→ **WHAT THE EXERCISE ASKS**
Write out every entry below word for word, leaving nothing out.

### PROVIDED MATERIAL

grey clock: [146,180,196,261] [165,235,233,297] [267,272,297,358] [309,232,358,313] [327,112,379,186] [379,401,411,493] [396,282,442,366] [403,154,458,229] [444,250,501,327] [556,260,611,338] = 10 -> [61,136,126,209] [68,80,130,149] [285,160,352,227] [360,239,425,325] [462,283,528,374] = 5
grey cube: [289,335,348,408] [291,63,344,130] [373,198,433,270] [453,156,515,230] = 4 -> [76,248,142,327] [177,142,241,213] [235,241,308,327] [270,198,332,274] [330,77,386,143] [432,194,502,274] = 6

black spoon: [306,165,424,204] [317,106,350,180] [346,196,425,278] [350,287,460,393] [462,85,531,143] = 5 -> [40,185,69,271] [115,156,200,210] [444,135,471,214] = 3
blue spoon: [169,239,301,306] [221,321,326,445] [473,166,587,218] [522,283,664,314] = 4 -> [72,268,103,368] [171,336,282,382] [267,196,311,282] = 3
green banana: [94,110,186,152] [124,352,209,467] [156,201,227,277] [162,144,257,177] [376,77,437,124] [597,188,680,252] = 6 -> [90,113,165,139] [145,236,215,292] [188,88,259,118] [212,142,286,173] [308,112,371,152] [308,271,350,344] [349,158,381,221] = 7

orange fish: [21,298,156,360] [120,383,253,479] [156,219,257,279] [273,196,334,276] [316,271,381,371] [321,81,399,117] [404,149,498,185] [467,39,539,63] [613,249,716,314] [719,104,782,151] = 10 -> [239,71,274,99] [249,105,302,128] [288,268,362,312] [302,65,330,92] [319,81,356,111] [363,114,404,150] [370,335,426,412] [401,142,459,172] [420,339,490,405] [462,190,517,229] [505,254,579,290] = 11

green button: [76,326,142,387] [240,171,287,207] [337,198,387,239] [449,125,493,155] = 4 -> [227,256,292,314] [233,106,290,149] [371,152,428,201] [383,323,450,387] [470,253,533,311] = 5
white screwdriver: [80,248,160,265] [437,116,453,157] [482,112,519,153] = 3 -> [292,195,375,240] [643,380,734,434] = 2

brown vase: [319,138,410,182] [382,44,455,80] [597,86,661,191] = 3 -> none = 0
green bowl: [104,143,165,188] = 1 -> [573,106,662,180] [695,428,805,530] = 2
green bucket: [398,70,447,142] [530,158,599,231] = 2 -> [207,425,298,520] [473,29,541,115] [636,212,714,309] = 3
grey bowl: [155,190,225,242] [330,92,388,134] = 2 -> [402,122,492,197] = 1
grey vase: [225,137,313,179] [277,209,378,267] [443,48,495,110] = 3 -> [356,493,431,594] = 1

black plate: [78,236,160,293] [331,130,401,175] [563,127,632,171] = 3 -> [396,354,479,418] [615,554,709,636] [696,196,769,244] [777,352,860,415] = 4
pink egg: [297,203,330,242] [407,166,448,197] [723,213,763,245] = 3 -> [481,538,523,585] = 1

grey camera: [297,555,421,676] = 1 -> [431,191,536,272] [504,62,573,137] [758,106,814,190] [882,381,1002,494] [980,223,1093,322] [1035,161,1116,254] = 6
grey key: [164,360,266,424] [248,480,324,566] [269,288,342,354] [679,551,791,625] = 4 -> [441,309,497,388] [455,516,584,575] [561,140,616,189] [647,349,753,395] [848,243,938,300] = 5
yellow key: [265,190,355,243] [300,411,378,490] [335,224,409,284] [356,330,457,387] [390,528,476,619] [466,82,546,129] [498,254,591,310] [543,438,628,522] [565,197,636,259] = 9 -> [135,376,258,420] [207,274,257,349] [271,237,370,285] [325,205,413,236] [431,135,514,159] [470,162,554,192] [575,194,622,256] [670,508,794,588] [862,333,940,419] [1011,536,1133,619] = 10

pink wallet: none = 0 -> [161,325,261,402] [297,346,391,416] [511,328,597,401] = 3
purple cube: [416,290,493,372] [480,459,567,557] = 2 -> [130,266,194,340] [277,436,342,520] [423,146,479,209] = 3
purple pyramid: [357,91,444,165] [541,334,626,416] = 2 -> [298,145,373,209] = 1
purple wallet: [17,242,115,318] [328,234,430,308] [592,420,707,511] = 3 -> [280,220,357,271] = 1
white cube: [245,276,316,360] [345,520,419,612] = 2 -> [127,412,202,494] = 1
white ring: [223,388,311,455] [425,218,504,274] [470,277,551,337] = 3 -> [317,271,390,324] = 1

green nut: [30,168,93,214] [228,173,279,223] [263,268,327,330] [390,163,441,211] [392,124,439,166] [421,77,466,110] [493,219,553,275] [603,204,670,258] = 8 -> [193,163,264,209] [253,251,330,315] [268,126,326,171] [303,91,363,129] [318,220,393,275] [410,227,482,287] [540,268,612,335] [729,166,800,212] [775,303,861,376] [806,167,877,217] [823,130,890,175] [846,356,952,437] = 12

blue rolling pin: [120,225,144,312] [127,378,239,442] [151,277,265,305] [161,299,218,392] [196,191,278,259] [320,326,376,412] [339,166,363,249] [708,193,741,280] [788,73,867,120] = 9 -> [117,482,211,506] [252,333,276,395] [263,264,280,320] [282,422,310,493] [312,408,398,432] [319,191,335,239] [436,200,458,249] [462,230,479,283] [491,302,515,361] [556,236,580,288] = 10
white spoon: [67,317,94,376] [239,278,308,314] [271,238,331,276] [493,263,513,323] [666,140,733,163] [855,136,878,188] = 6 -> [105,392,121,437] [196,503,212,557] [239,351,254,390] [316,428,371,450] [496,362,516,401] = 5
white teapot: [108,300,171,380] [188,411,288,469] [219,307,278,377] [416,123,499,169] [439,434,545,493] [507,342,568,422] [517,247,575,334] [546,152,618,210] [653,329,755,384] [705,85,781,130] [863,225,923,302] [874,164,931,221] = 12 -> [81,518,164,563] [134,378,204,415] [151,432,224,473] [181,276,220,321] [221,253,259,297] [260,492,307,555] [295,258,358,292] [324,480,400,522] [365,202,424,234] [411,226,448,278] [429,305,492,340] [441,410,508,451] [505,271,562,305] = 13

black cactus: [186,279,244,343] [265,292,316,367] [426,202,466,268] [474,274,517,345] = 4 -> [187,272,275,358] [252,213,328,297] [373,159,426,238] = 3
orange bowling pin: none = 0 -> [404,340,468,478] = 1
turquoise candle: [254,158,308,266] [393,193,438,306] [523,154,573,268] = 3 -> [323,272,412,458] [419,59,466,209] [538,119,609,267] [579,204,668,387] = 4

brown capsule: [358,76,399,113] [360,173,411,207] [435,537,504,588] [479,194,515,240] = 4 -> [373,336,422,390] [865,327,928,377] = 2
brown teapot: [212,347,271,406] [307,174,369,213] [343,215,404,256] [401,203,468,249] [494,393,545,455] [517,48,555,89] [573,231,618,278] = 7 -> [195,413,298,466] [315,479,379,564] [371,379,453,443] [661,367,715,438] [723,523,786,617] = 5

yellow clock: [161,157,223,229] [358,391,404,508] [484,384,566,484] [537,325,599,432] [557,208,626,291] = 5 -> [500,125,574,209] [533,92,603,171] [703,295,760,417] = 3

######

→ **EXPECTED OUTPUT**
grey clock: [146,180,196,261] [165,235,233,297] [267,272,297,358] [309,232,358,313] [327,112,379,186] [379,401,411,493] [396,282,442,366] [403,154,458,229] [444,250,501,327] [556,260,611,338] = 10 -> [61,136,126,209] [68,80,130,149] [285,160,352,227] [360,239,425,325] [462,283,528,374] = 5
grey cube: [289,335,348,408] [291,63,344,130] [373,198,433,270] [453,156,515,230] = 4 -> [76,248,142,327] [177,142,241,213] [235,241,308,327] [270,198,332,274] [330,77,386,143] [432,194,502,274] = 6

black spoon: [306,165,424,204] [317,106,350,180] [346,196,425,278] [350,287,460,393] [462,85,531,143] = 5 -> [40,185,69,271] [115,156,200,210] [444,135,471,214] = 3
blue spoon: [169,239,301,306] [221,321,326,445] [473,166,587,218] [522,283,664,314] = 4 -> [72,268,103,368] [171,336,282,382] [267,196,311,282] = 3
green banana: [94,110,186,152] [124,352,209,467] [156,201,227,277] [162,144,257,177] [376,77,437,124] [597,188,680,252] = 6 -> [90,113,165,139] [145,236,215,292] [188,88,259,118] [212,142,286,173] [308,112,371,152] [308,271,350,344] [349,158,381,221] = 7

orange fish: [21,298,156,360] [120,383,253,479] [156,219,257,279] [273,196,334,276] [316,271,381,371] [321,81,399,117] [404,149,498,185] [467,39,539,63] [613,249,716,314] [719,104,782,151] = 10 -> [239,71,274,99] [249,105,302,128] [288,268,362,312] [302,65,330,92] [319,81,356,111] [363,114,404,150] [370,335,426,412] [401,142,459,172] [420,339,490,405] [462,190,517,229] [505,254,579,290] = 11

green button: [76,326,142,387] [240,171,287,207] [337,198,387,239] [449,125,493,155] = 4 -> [227,256,292,314] [233,106,290,149] [371,152,428,201] [383,323,450,387] [470,253,533,311] = 5
white screwdriver: [80,248,160,265] [437,116,453,157] [482,112,519,153] = 3 -> [292,195,375,240] [643,380,734,434] = 2

brown vase: [319,138,410,182] [382,44,455,80] [597,86,661,191] = 3 -> none = 0
green bowl: [104,143,165,188] = 1 -> [573,106,662,180] [695,428,805,530] = 2
green bucket: [398,70,447,142] [530,158,599,231] = 2 -> [207,425,298,520] [473,29,541,115] [636,212,714,309] = 3
grey bowl: [155,190,225,242] [330,92,388,134] = 2 -> [402,122,492,197] = 1
grey vase: [225,137,313,179] [277,209,378,267] [443,48,495,110] = 3 -> [356,493,431,594] = 1

black plate: [78,236,160,293] [331,130,401,175] [563,127,632,171] = 3 -> [396,354,479,418] [615,554,709,636] [696,196,769,244] [777,352,860,415] = 4
pink egg: [297,203,330,242] [407,166,448,197] [723,213,763,245] = 3 -> [481,538,523,585] = 1

grey camera: [297,555,421,676] = 1 -> [431,191,536,272] [504,62,573,137] [758,106,814,190] [882,381,1002,494] [980,223,1093,322] [1035,161,1116,254] = 6
grey key: [164,360,266,424] [248,480,324,566] [269,288,342,354] [679,551,791,625] = 4 -> [441,309,497,388] [455,516,584,575] [561,140,616,189] [647,349,753,395] [848,243,938,300] = 5
yellow key: [265,190,355,243] [300,411,378,490] [335,224,409,284] [356,330,457,387] [390,528,476,619] [466,82,546,129] [498,254,591,310] [543,438,628,522] [565,197,636,259] = 9 -> [135,376,258,420] [207,274,257,349] [271,237,370,285] [325,205,413,236] [431,135,514,159] [470,162,554,192] [575,194,622,256] [670,508,794,588] [862,333,940,419] [1011,536,1133,619] = 10

pink wallet: none = 0 -> [161,325,261,402] [297,346,391,416] [511,328,597,401] = 3
purple cube: [416,290,493,372] [480,459,567,557] = 2 -> [130,266,194,340] [277,436,342,520] [423,146,479,209] = 3
purple pyramid: [357,91,444,165] [541,334,626,416] = 2 -> [298,145,373,209] = 1
purple wallet: [17,242,115,318] [328,234,430,308] [592,420,707,511] = 3 -> [280,220,357,271] = 1
white cube: [245,276,316,360] [345,520,419,612] = 2 -> [127,412,202,494] = 1
white ring: [223,388,311,455] [425,218,504,274] [470,277,551,337] = 3 -> [317,271,390,324] = 1

green nut: [30,168,93,214] [228,173,279,223] [263,268,327,330] [390,163,441,211] [392,124,439,166] [421,77,466,110] [493,219,553,275] [603,204,670,258] = 8 -> [193,163,264,209] [253,251,330,315] [268,126,326,171] [303,91,363,129] [318,220,393,275] [410,227,482,287] [540,268,612,335] [729,166,800,212] [775,303,861,376] [806,167,877,217] [823,130,890,175] [846,356,952,437] = 12

blue rolling pin: [120,225,144,312] [127,378,239,442] [151,277,265,305] [161,299,218,392] [196,191,278,259] [320,326,376,412] [339,166,363,249] [708,193,741,280] [788,73,867,120] = 9 -> [117,482,211,506] [252,333,276,395] [263,264,280,320] [282,422,310,493] [312,408,398,432] [319,191,335,239] [436,200,458,249] [462,230,479,283] [491,302,515,361] [556,236,580,288] = 10
white spoon: [67,317,94,376] [239,278,308,314] [271,238,331,276] [493,263,513,323] [666,140,733,163] [855,136,878,188] = 6 -> [105,392,121,437] [196,503,212,557] [239,351,254,390] [316,428,371,450] [496,362,516,401] = 5
white teapot: [108,300,171,380] [188,411,288,469] [219,307,278,377] [416,123,499,169] [439,434,545,493] [507,342,568,422] [517,247,575,334] [546,152,618,210] [653,329,755,384] [705,85,781,130] [863,225,923,302] [874,164,931,221] = 12 -> [81,518,164,563] [134,378,204,415] [151,432,224,473] [181,276,220,321] [221,253,259,297] [260,492,307,555] [295,258,358,292] [324,480,400,522] [365,202,424,234] [411,226,448,278] [429,305,492,340] [441,410,508,451] [505,271,562,305] = 13

black cactus: [186,279,244,343] [265,292,316,367] [426,202,466,268] [474,274,517,345] = 4 -> [187,272,275,358] [252,213,328,297] [373,159,426,238] = 3
orange bowling pin: none = 0 -> [404,340,468,478] = 1
turquoise candle: [254,158,308,266] [393,193,438,306] [523,154,573,268] = 3 -> [323,272,412,458] [419,59,466,209] [538,119,609,267] [579,204,668,387] = 4

brown capsule: [358,76,399,113] [360,173,411,207] [435,537,504,588] [479,194,515,240] = 4 -> [373,336,422,390] [865,327,928,377] = 2
brown teapot: [212,347,271,406] [307,174,369,213] [343,215,404,256] [401,203,468,249] [494,393,545,455] [517,48,555,89] [573,231,618,278] = 7 -> [195,413,298,466] [315,479,379,564] [371,379,453,443] [661,367,715,438] [723,523,786,617] = 5

yellow clock: [161,157,223,229] [358,391,404,508] [484,384,566,484] [537,325,599,432] [557,208,626,291] = 5 -> [500,125,574,209] [533,92,603,171] [703,295,760,417] = 3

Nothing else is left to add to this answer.